* [Exercise prompt]: Wherever an image appears in the records, exclude it, and reproduce everything else exactly.

(Dataset records Opens)

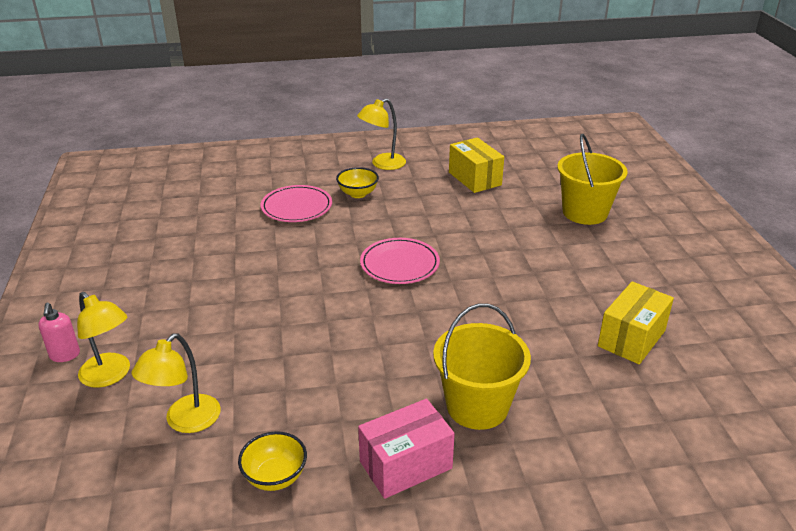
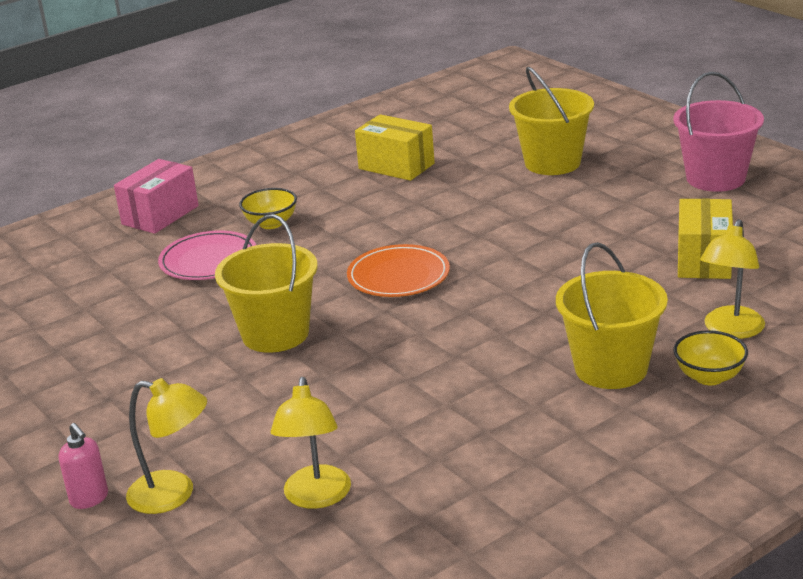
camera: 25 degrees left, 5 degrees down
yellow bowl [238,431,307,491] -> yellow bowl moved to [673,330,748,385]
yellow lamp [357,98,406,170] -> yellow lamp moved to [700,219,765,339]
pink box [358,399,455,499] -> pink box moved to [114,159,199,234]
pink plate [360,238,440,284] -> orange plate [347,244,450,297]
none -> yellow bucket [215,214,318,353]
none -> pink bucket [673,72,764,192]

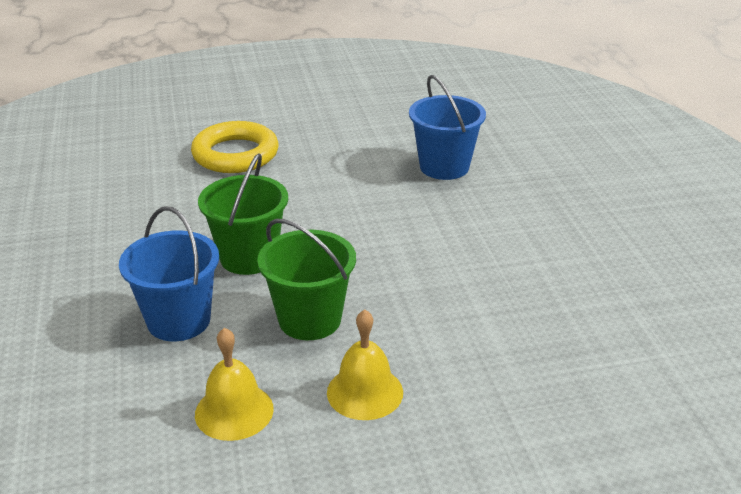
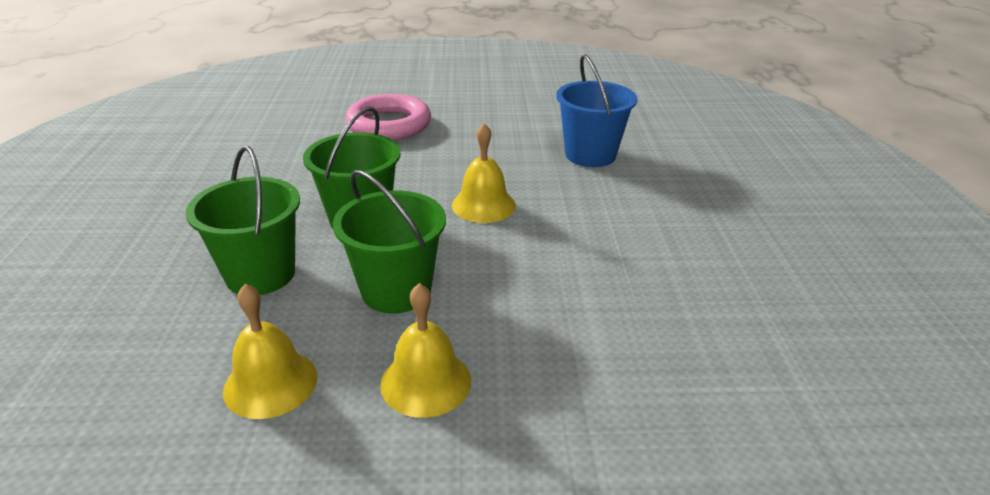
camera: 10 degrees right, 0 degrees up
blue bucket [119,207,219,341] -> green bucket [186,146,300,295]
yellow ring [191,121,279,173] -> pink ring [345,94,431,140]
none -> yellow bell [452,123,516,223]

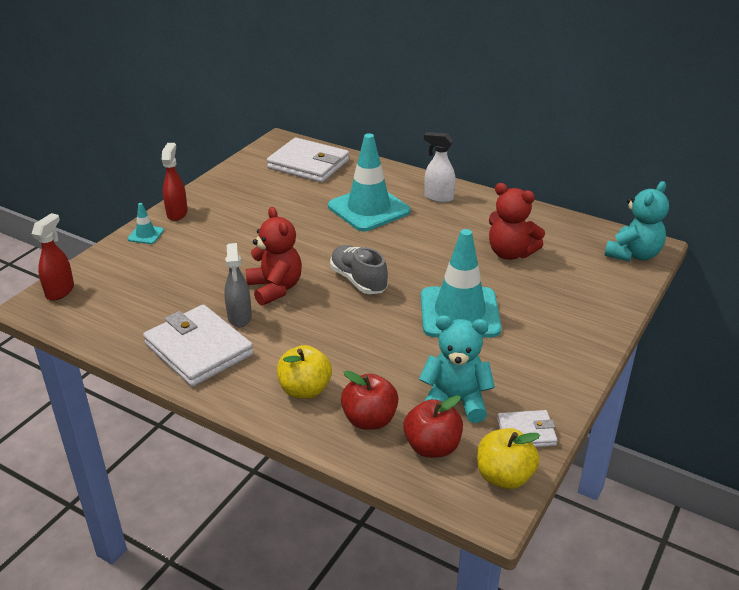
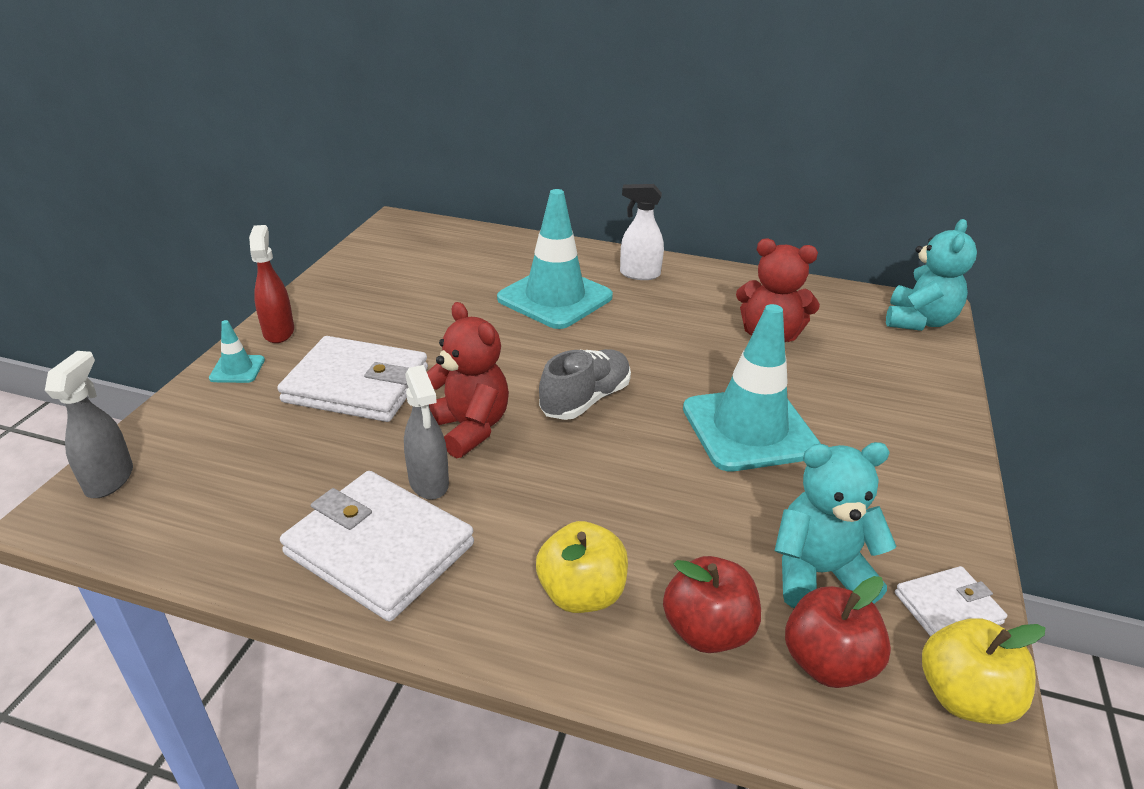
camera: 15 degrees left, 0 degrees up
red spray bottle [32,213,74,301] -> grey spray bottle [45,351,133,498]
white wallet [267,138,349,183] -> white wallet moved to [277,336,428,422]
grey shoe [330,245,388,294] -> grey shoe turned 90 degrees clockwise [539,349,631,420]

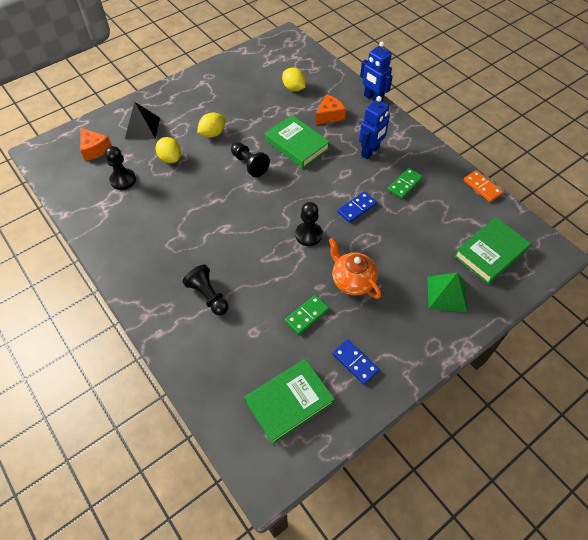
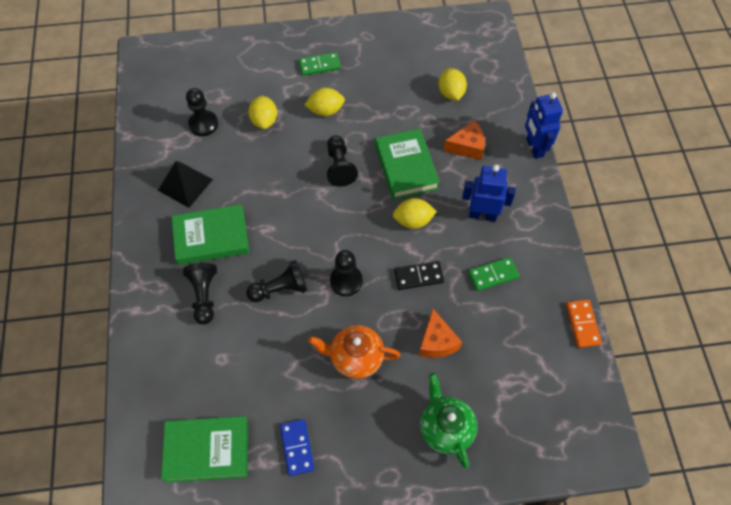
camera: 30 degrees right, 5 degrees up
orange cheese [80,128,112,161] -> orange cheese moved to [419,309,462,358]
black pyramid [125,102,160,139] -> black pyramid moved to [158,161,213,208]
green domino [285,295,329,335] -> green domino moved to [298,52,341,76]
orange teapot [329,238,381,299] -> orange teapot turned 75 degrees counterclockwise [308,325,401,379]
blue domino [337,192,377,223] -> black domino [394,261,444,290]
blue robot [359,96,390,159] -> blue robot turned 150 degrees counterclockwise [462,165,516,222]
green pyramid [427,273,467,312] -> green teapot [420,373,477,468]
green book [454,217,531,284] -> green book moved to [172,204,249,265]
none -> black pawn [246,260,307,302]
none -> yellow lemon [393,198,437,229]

(Dataset records Closes)

* [Answer space]:
camera: 25 degrees left, 5 degrees down
yellow bowl [238,431,307,491] -> yellow bowl moved to [673,330,748,385]
yellow lamp [357,98,406,170] -> yellow lamp moved to [700,219,765,339]
pink box [358,399,455,499] -> pink box moved to [114,159,199,234]
pink plate [360,238,440,284] -> orange plate [347,244,450,297]
none -> yellow bucket [215,214,318,353]
none -> pink bucket [673,72,764,192]

camera: 10 degrees right, 0 degrees up
blue bucket [119,207,219,341] -> green bucket [186,146,300,295]
yellow ring [191,121,279,173] -> pink ring [345,94,431,140]
none -> yellow bell [452,123,516,223]

camera: 15 degrees left, 0 degrees up
red spray bottle [32,213,74,301] -> grey spray bottle [45,351,133,498]
white wallet [267,138,349,183] -> white wallet moved to [277,336,428,422]
grey shoe [330,245,388,294] -> grey shoe turned 90 degrees clockwise [539,349,631,420]

camera: 30 degrees right, 5 degrees up
orange cheese [80,128,112,161] -> orange cheese moved to [419,309,462,358]
black pyramid [125,102,160,139] -> black pyramid moved to [158,161,213,208]
green domino [285,295,329,335] -> green domino moved to [298,52,341,76]
orange teapot [329,238,381,299] -> orange teapot turned 75 degrees counterclockwise [308,325,401,379]
blue domino [337,192,377,223] -> black domino [394,261,444,290]
blue robot [359,96,390,159] -> blue robot turned 150 degrees counterclockwise [462,165,516,222]
green pyramid [427,273,467,312] -> green teapot [420,373,477,468]
green book [454,217,531,284] -> green book moved to [172,204,249,265]
none -> black pawn [246,260,307,302]
none -> yellow lemon [393,198,437,229]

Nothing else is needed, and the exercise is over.